═════ Records for this exercise ═════

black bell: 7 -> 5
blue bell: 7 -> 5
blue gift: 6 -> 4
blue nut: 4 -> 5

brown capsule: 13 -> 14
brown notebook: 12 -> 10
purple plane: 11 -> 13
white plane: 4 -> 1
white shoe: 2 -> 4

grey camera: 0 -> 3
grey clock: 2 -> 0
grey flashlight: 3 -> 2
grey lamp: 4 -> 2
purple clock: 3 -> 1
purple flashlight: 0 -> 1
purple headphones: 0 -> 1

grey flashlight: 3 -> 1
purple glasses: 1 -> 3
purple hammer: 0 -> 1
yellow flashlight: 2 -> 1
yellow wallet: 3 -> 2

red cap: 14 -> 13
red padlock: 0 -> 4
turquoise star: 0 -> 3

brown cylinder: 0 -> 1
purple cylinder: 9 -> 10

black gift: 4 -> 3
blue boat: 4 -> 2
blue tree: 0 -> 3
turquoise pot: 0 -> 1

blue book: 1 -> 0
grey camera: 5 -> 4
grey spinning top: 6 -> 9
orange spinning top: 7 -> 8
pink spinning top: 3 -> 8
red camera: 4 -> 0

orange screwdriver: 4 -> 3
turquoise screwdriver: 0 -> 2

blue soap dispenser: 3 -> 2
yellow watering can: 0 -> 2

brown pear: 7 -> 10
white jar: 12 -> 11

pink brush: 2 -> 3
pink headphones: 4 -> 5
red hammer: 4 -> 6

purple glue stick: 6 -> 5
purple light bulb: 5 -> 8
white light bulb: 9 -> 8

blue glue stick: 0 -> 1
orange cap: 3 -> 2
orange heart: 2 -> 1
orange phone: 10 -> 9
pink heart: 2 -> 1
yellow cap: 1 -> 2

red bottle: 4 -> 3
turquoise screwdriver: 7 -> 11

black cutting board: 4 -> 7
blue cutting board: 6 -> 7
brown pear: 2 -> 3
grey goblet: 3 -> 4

═════

* **Work item**
Retype each record. Keep every character as it is.

* **Answer box**
black bell: 7 -> 5
blue bell: 7 -> 5
blue gift: 6 -> 4
blue nut: 4 -> 5

brown capsule: 13 -> 14
brown notebook: 12 -> 10
purple plane: 11 -> 13
white plane: 4 -> 1
white shoe: 2 -> 4

grey camera: 0 -> 3
grey clock: 2 -> 0
grey flashlight: 3 -> 2
grey lamp: 4 -> 2
purple clock: 3 -> 1
purple flashlight: 0 -> 1
purple headphones: 0 -> 1

grey flashlight: 3 -> 1
purple glasses: 1 -> 3
purple hammer: 0 -> 1
yellow flashlight: 2 -> 1
yellow wallet: 3 -> 2

red cap: 14 -> 13
red padlock: 0 -> 4
turquoise star: 0 -> 3

brown cylinder: 0 -> 1
purple cylinder: 9 -> 10

black gift: 4 -> 3
blue boat: 4 -> 2
blue tree: 0 -> 3
turquoise pot: 0 -> 1

blue book: 1 -> 0
grey camera: 5 -> 4
grey spinning top: 6 -> 9
orange spinning top: 7 -> 8
pink spinning top: 3 -> 8
red camera: 4 -> 0

orange screwdriver: 4 -> 3
turquoise screwdriver: 0 -> 2

blue soap dispenser: 3 -> 2
yellow watering can: 0 -> 2

brown pear: 7 -> 10
white jar: 12 -> 11

pink brush: 2 -> 3
pink headphones: 4 -> 5
red hammer: 4 -> 6

purple glue stick: 6 -> 5
purple light bulb: 5 -> 8
white light bulb: 9 -> 8

blue glue stick: 0 -> 1
orange cap: 3 -> 2
orange heart: 2 -> 1
orange phone: 10 -> 9
pink heart: 2 -> 1
yellow cap: 1 -> 2

red bottle: 4 -> 3
turquoise screwdriver: 7 -> 11

black cutting board: 4 -> 7
blue cutting board: 6 -> 7
brown pear: 2 -> 3
grey goblet: 3 -> 4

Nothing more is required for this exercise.